=== Section Start ===
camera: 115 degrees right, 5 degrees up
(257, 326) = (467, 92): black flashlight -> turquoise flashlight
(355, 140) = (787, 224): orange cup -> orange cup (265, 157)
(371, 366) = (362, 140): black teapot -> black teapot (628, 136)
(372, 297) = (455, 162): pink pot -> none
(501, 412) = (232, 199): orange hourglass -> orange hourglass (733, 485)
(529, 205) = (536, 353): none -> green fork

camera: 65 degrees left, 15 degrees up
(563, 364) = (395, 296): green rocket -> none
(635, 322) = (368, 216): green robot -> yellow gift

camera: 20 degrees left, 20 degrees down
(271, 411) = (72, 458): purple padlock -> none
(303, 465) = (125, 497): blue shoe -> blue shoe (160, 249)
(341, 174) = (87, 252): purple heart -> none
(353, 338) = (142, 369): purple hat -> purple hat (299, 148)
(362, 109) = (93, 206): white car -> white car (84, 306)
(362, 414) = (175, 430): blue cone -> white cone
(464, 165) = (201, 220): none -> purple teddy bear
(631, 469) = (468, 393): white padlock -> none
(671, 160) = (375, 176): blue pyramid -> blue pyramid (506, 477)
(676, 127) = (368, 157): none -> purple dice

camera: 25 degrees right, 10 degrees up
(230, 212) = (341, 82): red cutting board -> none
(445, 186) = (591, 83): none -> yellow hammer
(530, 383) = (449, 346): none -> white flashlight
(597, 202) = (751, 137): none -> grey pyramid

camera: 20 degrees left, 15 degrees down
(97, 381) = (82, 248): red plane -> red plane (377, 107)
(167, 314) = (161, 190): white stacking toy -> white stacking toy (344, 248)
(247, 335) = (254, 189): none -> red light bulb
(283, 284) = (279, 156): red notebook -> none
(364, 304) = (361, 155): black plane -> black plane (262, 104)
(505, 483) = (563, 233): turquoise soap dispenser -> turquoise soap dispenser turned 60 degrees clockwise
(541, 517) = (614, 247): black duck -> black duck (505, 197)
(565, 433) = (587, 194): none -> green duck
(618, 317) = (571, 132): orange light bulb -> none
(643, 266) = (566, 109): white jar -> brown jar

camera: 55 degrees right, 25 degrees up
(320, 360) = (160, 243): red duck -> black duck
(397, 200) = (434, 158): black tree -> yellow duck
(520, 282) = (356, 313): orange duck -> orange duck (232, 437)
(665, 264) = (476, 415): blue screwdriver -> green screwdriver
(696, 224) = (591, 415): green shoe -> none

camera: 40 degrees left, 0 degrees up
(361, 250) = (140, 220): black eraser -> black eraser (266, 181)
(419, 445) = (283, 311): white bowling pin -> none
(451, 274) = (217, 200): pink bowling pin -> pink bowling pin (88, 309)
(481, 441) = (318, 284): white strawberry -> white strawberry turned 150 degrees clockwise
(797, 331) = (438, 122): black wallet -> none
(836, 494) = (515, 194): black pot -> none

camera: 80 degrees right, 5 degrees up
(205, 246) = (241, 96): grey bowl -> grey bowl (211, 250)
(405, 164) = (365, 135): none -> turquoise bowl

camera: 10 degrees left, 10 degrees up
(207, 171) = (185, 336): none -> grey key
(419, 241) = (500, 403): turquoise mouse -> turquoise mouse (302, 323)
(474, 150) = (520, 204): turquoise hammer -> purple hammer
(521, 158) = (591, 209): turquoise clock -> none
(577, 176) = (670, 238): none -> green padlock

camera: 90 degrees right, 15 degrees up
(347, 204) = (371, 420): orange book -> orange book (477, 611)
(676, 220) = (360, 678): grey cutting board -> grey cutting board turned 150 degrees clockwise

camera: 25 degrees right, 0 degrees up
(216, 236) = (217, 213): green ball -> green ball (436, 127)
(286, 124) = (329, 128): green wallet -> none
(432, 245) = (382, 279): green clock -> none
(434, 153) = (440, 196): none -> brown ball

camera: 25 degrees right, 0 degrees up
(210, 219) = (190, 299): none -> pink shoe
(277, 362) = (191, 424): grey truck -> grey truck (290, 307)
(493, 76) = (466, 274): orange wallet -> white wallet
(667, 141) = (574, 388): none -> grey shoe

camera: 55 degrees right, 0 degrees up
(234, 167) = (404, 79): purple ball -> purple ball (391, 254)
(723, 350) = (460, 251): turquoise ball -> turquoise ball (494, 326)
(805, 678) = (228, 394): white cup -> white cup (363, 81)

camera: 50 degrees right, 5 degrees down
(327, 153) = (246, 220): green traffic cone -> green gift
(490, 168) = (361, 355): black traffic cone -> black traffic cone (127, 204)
=== Section End ===
» **WHAT THE TASK REQUIRES**:
Check each line of the listing above for the string "grey", then give how many lines have it. No other text.

» **EXERCISE RESULT**:
6